== Work to be completed ==
In the listing below, find each line with the string "black" and report it.

== Input records ==
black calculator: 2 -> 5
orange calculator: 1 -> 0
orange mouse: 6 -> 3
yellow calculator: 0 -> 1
---
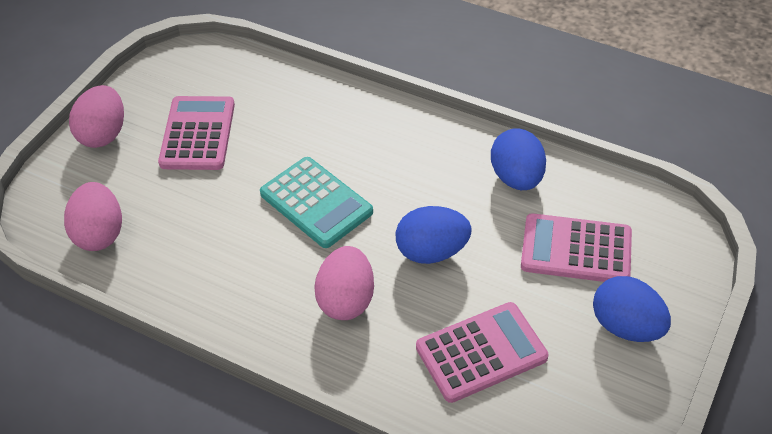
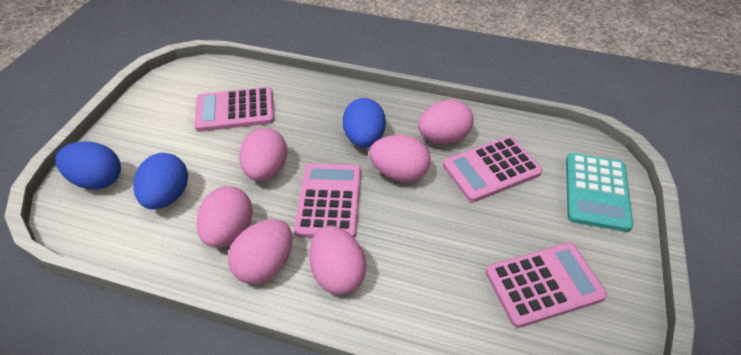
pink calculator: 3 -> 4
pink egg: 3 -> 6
==
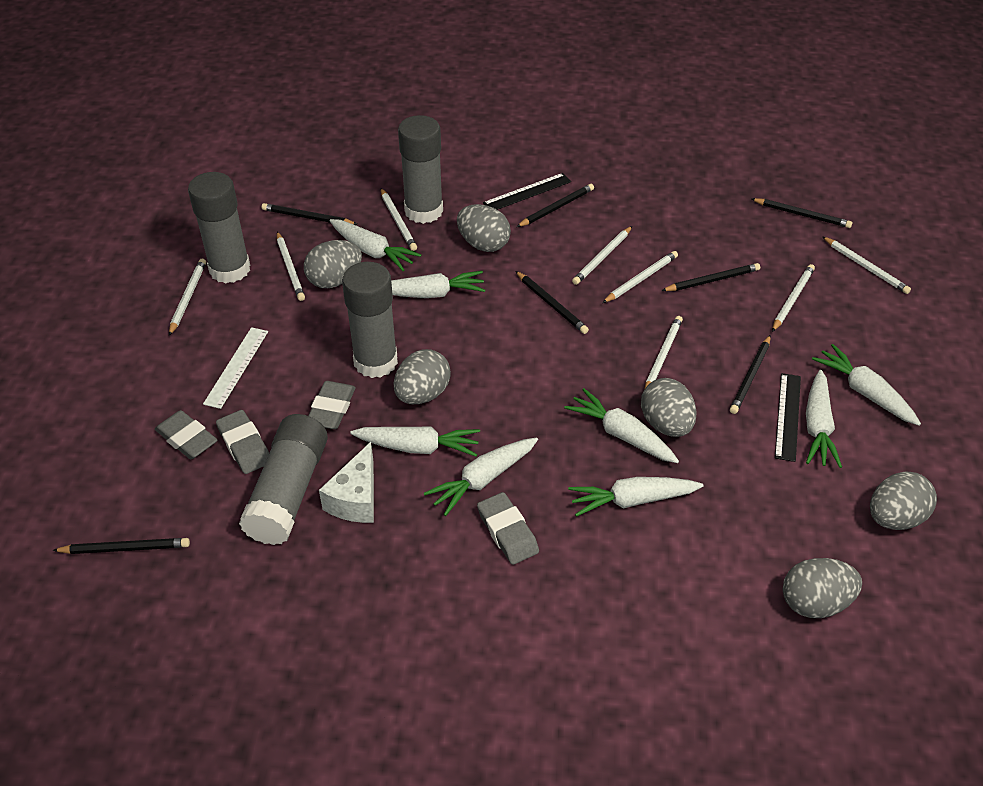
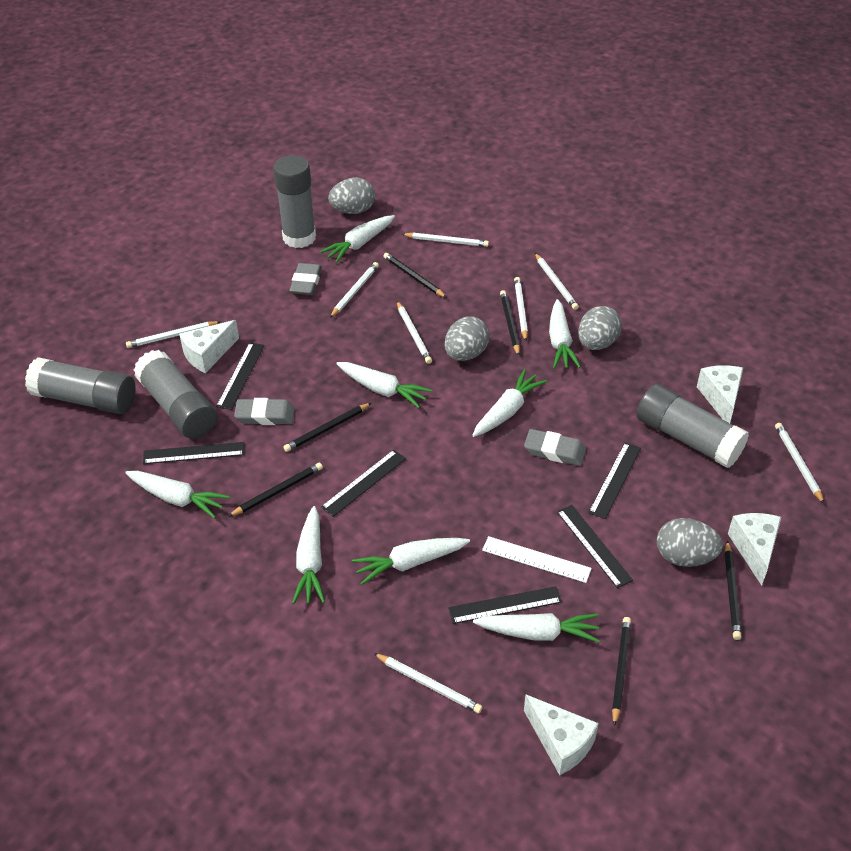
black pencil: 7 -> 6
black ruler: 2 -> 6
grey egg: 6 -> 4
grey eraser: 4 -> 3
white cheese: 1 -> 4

== Result ==
black calculator: 2 -> 5
black pencil: 7 -> 6
black ruler: 2 -> 6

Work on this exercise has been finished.